Exercise directions: Search the entries below for the word "schottky" and copy each line that has it.

Data in this exercise:
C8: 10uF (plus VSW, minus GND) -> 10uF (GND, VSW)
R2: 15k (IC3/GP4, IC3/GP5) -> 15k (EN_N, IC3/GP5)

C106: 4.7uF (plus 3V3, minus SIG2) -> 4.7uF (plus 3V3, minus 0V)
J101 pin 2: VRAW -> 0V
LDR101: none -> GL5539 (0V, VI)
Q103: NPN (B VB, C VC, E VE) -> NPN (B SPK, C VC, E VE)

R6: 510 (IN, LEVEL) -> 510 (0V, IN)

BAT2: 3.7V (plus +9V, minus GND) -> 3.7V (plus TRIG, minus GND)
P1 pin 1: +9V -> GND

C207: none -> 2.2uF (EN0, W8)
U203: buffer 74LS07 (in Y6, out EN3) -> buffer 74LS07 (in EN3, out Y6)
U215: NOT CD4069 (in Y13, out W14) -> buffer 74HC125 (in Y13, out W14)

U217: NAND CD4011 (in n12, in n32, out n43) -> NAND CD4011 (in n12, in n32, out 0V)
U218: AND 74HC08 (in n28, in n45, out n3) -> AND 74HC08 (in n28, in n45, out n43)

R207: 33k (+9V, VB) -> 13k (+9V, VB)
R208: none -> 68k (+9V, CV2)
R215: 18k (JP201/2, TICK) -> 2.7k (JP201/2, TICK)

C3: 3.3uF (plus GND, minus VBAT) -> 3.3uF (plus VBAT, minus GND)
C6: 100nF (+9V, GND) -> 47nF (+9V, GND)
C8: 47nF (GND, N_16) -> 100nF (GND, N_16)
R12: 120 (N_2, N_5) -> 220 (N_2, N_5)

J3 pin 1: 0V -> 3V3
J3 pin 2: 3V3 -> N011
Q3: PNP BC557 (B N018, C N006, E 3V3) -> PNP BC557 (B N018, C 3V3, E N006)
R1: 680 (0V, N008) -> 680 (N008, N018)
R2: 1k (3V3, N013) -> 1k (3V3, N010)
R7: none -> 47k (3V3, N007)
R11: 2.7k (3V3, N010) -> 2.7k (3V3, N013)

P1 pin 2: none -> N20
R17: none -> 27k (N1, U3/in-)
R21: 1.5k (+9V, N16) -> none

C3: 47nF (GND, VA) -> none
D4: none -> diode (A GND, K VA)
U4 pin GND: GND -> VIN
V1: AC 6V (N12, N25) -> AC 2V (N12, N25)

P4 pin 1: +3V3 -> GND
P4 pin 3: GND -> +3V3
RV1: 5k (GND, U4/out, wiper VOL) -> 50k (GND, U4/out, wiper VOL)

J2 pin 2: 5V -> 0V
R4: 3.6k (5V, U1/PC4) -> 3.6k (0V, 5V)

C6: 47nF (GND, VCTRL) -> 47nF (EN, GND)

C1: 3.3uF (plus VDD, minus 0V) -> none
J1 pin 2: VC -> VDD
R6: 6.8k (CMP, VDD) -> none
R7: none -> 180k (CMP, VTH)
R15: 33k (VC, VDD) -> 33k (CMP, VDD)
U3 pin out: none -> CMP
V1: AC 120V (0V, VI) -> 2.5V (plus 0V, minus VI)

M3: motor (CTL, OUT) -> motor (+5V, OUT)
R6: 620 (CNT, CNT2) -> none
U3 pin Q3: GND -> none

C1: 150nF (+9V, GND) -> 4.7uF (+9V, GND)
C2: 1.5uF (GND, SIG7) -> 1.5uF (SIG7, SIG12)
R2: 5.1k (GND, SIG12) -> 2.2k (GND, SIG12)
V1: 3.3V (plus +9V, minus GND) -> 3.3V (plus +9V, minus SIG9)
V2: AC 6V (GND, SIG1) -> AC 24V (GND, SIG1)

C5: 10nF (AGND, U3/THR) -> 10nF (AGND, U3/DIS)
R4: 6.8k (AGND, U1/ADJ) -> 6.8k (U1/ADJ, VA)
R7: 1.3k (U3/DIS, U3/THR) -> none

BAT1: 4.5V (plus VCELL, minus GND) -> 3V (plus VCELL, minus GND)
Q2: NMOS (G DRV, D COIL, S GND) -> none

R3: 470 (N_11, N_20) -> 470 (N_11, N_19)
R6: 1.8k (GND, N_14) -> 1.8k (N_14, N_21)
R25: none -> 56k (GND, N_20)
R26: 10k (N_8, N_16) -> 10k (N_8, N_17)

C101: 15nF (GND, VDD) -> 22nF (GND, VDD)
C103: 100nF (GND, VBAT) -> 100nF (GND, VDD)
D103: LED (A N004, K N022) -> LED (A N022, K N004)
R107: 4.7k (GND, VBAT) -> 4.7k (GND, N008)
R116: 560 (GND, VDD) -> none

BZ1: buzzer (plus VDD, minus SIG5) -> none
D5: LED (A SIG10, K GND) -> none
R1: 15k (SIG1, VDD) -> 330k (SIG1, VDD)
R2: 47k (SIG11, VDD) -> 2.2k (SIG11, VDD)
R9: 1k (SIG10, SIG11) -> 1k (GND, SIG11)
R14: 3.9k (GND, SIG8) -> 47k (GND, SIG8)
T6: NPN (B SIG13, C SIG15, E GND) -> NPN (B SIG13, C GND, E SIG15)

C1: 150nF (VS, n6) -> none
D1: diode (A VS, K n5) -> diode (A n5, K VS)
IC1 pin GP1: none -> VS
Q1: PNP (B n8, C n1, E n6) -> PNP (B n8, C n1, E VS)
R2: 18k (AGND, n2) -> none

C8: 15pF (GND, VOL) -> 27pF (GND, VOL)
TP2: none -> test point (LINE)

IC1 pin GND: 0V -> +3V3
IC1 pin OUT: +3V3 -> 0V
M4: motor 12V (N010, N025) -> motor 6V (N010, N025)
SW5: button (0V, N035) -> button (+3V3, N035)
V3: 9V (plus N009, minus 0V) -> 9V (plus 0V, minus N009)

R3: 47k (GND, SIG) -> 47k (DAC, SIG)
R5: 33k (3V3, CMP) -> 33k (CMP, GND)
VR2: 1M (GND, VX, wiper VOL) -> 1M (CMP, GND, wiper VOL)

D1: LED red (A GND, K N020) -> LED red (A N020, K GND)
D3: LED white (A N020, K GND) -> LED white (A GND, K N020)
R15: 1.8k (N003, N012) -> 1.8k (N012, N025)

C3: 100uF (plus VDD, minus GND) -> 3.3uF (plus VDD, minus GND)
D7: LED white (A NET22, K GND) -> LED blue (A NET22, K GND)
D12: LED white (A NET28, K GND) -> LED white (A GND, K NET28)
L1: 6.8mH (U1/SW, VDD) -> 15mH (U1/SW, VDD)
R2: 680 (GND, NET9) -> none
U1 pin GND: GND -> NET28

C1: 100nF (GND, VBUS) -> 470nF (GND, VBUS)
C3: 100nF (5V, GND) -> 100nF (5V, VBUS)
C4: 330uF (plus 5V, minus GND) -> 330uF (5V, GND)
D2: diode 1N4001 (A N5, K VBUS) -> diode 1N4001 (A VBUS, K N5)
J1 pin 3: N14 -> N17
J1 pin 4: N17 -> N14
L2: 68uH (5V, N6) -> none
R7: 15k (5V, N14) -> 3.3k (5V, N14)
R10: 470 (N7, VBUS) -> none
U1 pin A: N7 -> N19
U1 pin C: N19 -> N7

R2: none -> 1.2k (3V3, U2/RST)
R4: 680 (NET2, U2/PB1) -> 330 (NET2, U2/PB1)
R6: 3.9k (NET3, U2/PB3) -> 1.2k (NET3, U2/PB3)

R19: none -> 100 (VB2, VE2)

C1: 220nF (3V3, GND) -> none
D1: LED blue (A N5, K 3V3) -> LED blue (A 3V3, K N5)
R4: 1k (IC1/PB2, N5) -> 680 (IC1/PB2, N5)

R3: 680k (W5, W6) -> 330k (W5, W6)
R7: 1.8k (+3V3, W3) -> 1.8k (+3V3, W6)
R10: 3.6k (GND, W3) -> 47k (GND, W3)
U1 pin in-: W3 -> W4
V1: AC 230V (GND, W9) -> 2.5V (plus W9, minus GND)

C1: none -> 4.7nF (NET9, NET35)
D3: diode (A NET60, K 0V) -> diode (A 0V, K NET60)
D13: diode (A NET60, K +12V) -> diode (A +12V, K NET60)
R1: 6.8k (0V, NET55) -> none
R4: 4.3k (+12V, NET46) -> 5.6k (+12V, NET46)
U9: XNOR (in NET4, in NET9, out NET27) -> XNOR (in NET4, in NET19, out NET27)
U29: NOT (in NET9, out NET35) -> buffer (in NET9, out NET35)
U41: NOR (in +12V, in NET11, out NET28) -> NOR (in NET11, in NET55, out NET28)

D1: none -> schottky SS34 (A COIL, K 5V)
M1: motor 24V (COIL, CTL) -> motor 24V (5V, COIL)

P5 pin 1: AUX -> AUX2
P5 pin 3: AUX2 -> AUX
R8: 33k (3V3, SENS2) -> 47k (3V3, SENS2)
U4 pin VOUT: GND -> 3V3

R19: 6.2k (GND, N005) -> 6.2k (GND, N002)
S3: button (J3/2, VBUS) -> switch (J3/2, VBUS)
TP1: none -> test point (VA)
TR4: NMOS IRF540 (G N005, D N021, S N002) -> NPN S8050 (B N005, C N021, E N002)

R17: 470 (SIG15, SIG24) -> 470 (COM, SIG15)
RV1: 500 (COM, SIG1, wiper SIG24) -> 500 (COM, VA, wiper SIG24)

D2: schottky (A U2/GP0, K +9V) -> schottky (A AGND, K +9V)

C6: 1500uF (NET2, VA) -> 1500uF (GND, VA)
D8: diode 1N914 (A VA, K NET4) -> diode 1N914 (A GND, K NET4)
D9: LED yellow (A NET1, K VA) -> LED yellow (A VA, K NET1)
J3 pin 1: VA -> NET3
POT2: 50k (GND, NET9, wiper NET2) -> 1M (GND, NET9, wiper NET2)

Answer for this exercise:
D1: none -> schottky SS34 (A COIL, K 5V)
D2: schottky (A U2/GP0, K +9V) -> schottky (A AGND, K +9V)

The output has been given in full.